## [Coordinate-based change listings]
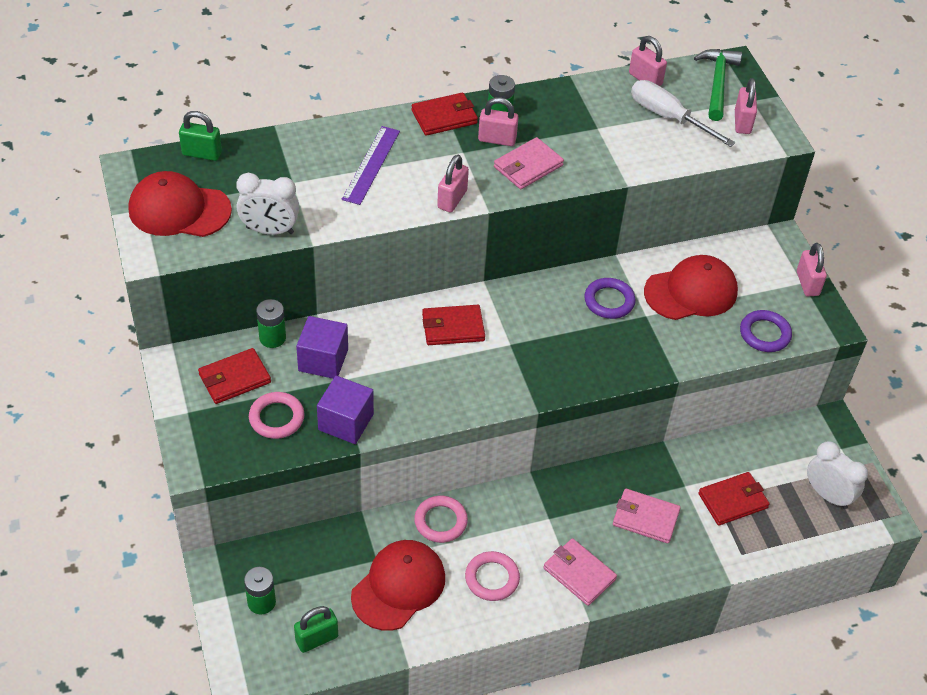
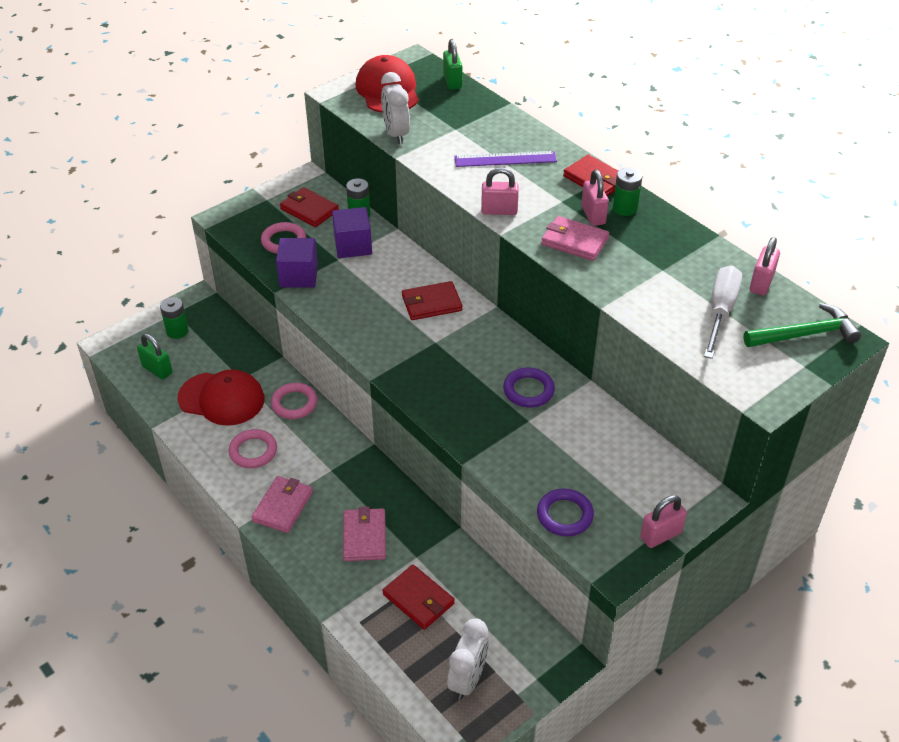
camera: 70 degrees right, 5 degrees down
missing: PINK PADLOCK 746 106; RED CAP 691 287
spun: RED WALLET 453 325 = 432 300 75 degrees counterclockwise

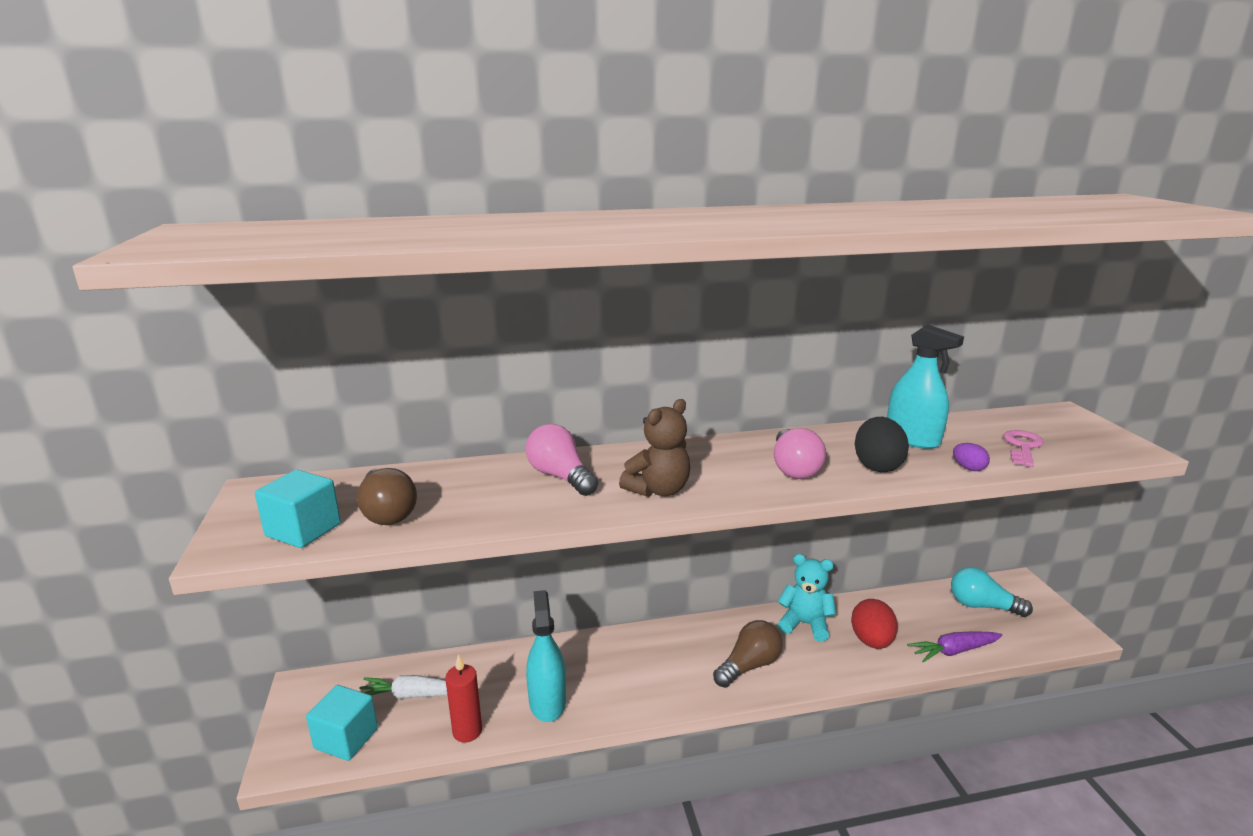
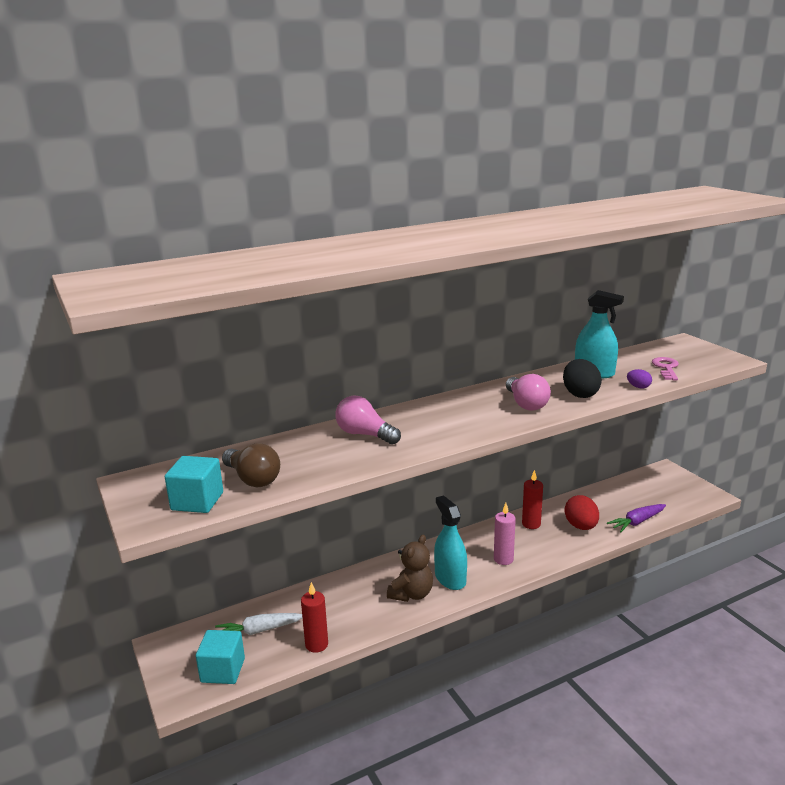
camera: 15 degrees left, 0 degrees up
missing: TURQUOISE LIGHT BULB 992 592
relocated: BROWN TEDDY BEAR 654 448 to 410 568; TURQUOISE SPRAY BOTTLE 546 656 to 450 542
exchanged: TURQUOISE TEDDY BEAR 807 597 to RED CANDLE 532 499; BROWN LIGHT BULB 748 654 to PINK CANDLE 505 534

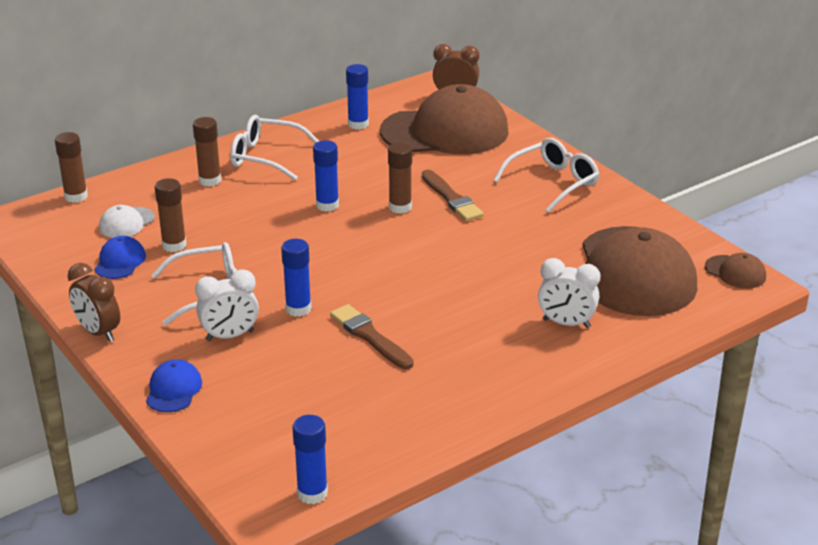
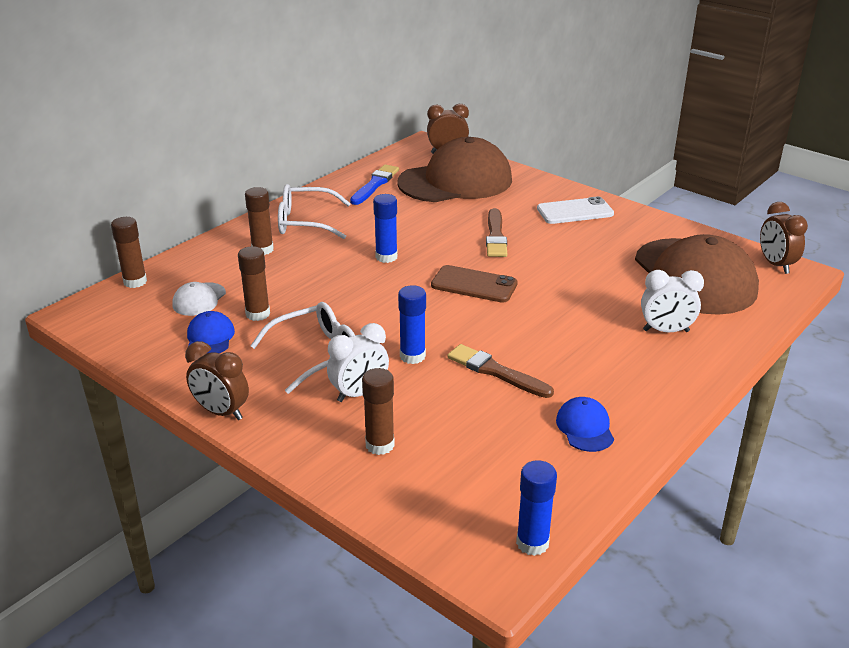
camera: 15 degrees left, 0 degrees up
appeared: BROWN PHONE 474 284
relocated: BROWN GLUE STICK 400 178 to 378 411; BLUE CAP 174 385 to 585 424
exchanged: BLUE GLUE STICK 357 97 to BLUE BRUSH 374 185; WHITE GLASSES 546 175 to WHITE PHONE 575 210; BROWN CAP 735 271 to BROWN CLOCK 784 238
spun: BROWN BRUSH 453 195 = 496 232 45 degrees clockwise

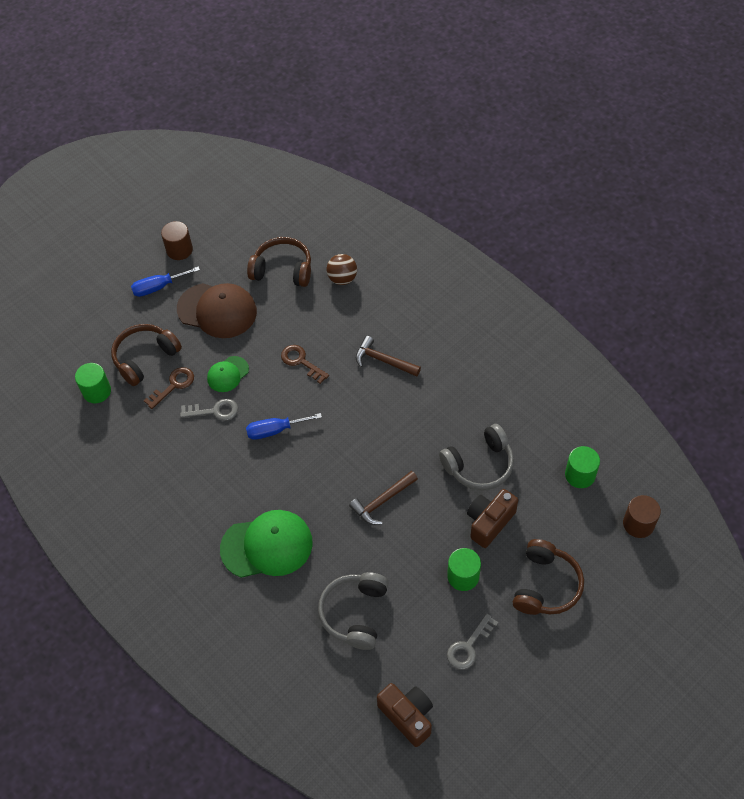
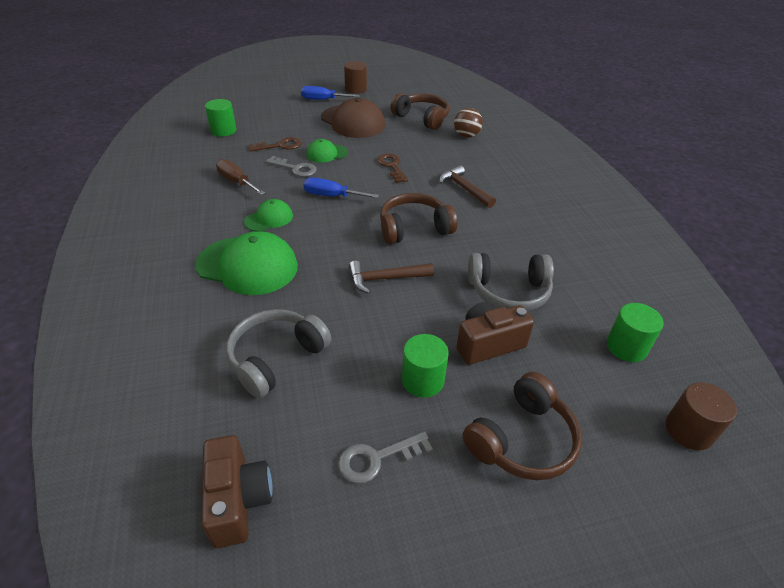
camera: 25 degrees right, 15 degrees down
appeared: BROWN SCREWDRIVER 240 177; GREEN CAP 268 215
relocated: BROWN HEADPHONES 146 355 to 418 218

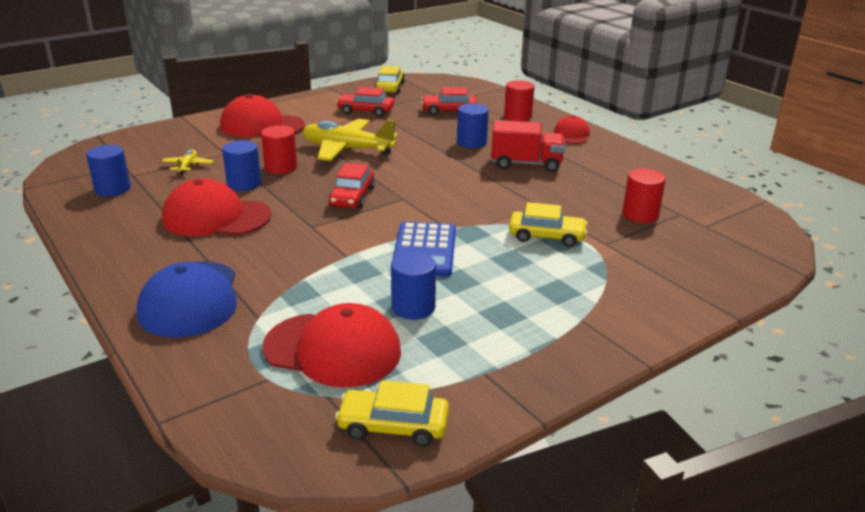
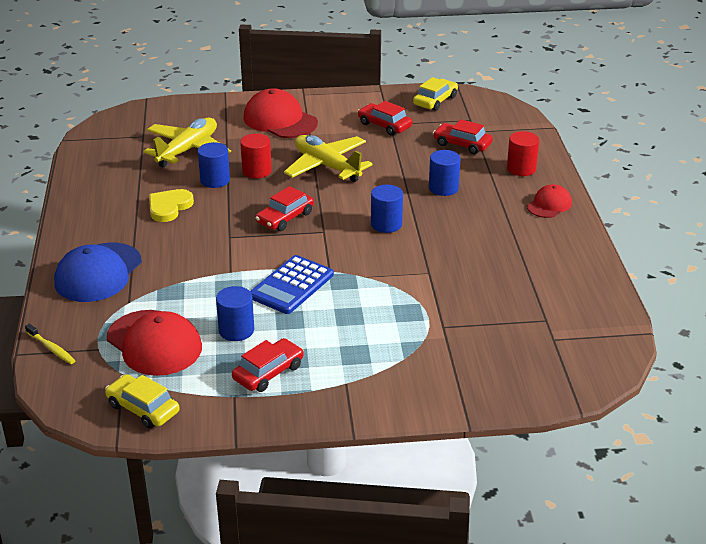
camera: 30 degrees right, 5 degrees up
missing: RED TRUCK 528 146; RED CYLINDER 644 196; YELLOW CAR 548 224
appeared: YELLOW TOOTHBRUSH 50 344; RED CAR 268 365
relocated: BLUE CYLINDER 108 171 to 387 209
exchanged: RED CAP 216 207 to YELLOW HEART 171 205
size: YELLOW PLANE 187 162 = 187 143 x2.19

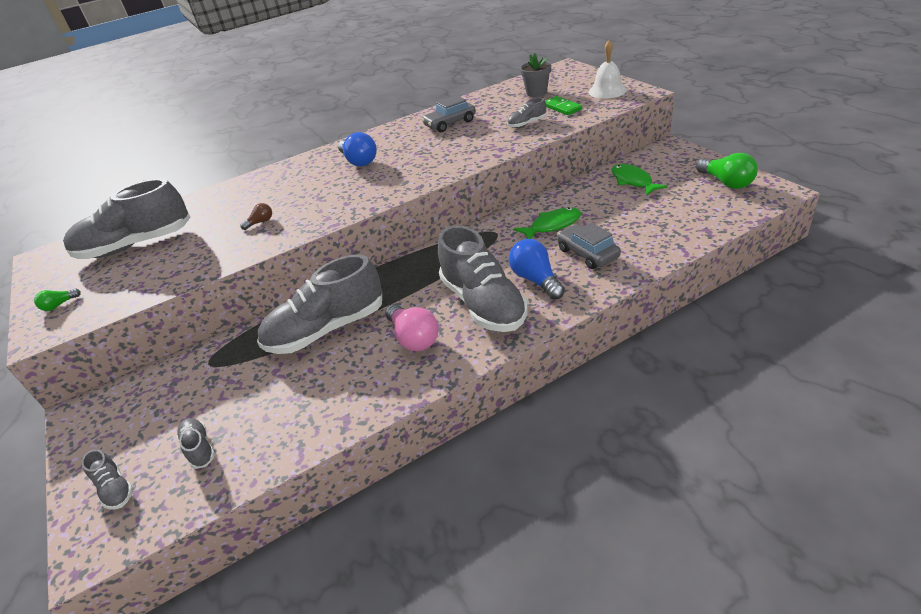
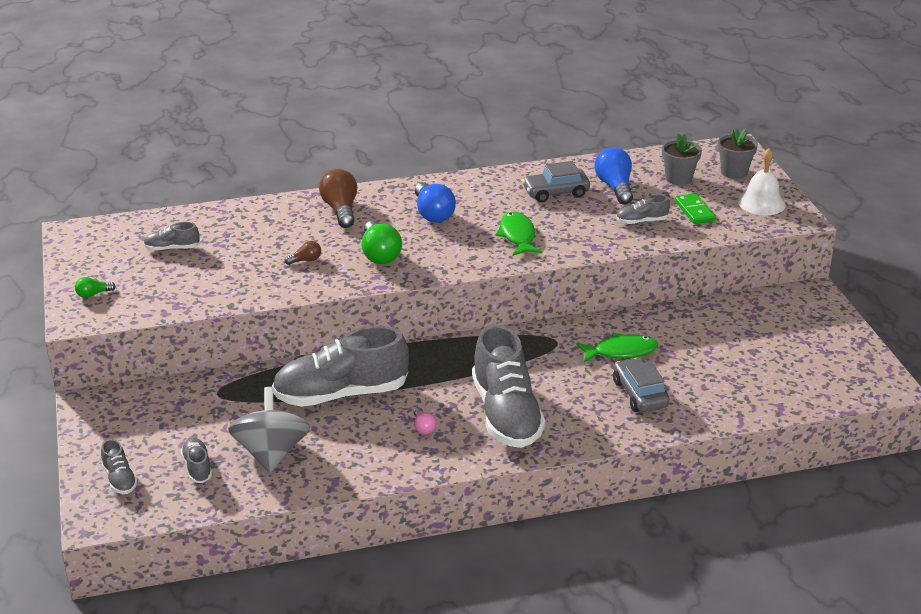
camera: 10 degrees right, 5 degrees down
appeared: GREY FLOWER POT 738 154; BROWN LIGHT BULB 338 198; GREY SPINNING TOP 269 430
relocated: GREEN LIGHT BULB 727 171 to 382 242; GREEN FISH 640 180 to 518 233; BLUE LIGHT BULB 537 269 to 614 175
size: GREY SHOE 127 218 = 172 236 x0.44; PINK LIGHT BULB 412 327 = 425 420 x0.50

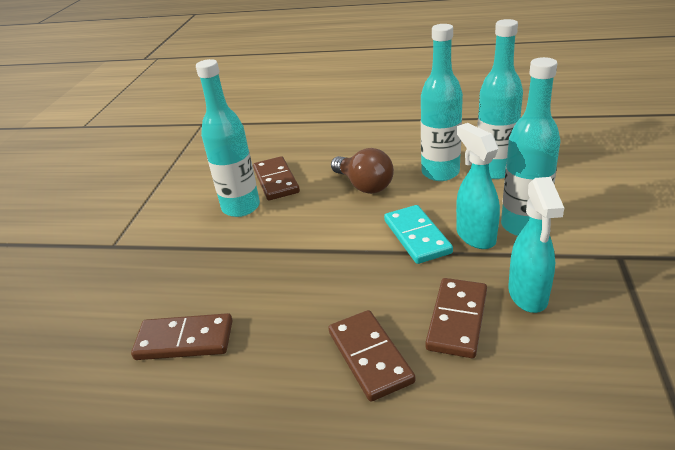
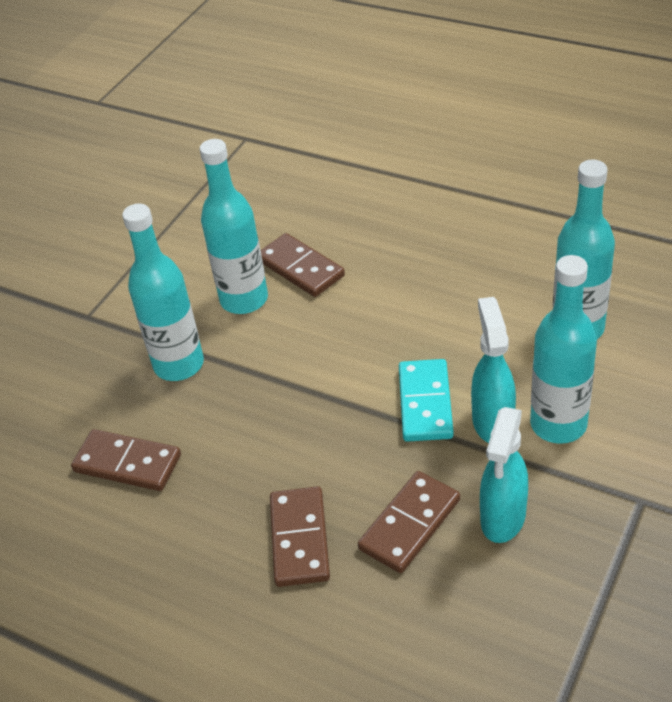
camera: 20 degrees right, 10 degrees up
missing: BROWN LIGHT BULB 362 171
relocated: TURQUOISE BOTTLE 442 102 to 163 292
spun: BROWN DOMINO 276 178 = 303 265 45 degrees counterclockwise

## [Work required]
Without including any picture, print all of the entries above exactly.

## [Output for this task]
camera: 70 degrees right, 5 degrees down
missing: PINK PADLOCK 746 106; RED CAP 691 287
spun: RED WALLET 453 325 = 432 300 75 degrees counterclockwise

camera: 15 degrees left, 0 degrees up
missing: TURQUOISE LIGHT BULB 992 592
relocated: BROWN TEDDY BEAR 654 448 to 410 568; TURQUOISE SPRAY BOTTLE 546 656 to 450 542
exchanged: TURQUOISE TEDDY BEAR 807 597 to RED CANDLE 532 499; BROWN LIGHT BULB 748 654 to PINK CANDLE 505 534

camera: 15 degrees left, 0 degrees up
appeared: BROWN PHONE 474 284
relocated: BROWN GLUE STICK 400 178 to 378 411; BLUE CAP 174 385 to 585 424
exchanged: BLUE GLUE STICK 357 97 to BLUE BRUSH 374 185; WHITE GLASSES 546 175 to WHITE PHONE 575 210; BROWN CAP 735 271 to BROWN CLOCK 784 238
spun: BROWN BRUSH 453 195 = 496 232 45 degrees clockwise

camera: 25 degrees right, 15 degrees down
appeared: BROWN SCREWDRIVER 240 177; GREEN CAP 268 215
relocated: BROWN HEADPHONES 146 355 to 418 218

camera: 30 degrees right, 5 degrees up
missing: RED TRUCK 528 146; RED CYLINDER 644 196; YELLOW CAR 548 224
appeared: YELLOW TOOTHBRUSH 50 344; RED CAR 268 365
relocated: BLUE CYLINDER 108 171 to 387 209
exchanged: RED CAP 216 207 to YELLOW HEART 171 205
size: YELLOW PLANE 187 162 = 187 143 x2.19

camera: 10 degrees right, 5 degrees down
appeared: GREY FLOWER POT 738 154; BROWN LIGHT BULB 338 198; GREY SPINNING TOP 269 430
relocated: GREEN LIGHT BULB 727 171 to 382 242; GREEN FISH 640 180 to 518 233; BLUE LIGHT BULB 537 269 to 614 175
size: GREY SHOE 127 218 = 172 236 x0.44; PINK LIGHT BULB 412 327 = 425 420 x0.50

camera: 20 degrees right, 10 degrees up
missing: BROWN LIGHT BULB 362 171
relocated: TURQUOISE BOTTLE 442 102 to 163 292
spun: BROWN DOMINO 276 178 = 303 265 45 degrees counterclockwise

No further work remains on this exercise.